"""

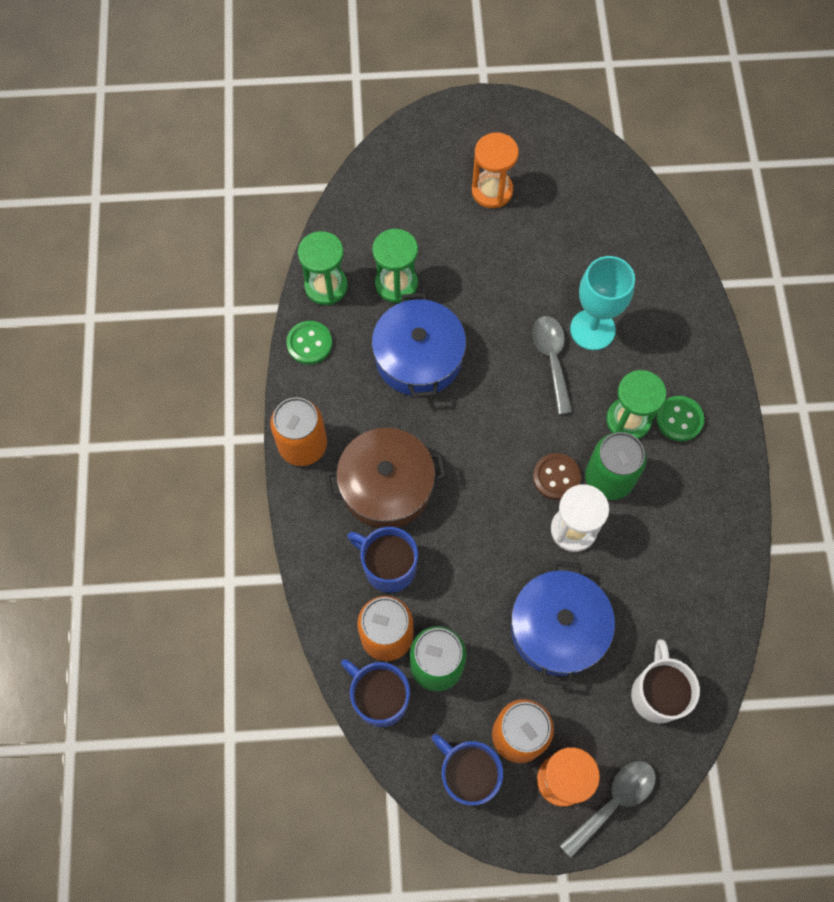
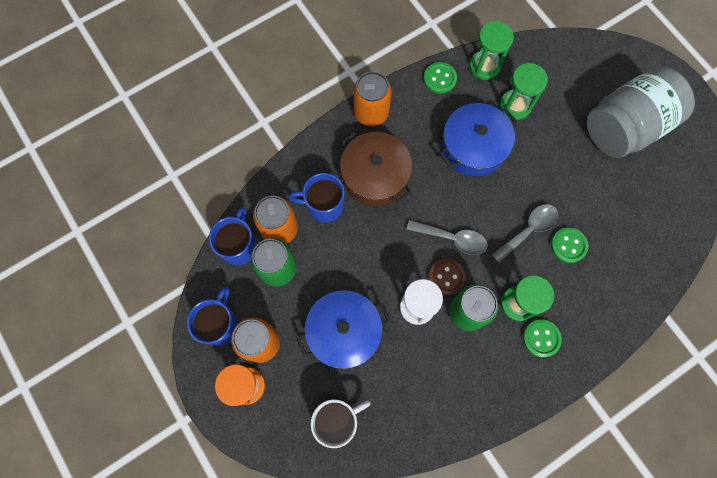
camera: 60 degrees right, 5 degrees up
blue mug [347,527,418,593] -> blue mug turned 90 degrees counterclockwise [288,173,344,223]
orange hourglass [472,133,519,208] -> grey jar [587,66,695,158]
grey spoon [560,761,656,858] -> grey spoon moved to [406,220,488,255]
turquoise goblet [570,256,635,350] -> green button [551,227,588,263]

"""
"""

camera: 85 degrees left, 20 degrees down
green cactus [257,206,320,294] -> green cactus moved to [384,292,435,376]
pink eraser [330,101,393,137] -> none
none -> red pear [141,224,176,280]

"""

Within the material above, extract exactly the lines that start at the line containing "orange hourglass [472,133,519,208]" and stop after the line containing "turquoise goblet [570,256,635,350]", and only those.

orange hourglass [472,133,519,208] -> grey jar [587,66,695,158]
grey spoon [560,761,656,858] -> grey spoon moved to [406,220,488,255]
turquoise goblet [570,256,635,350] -> green button [551,227,588,263]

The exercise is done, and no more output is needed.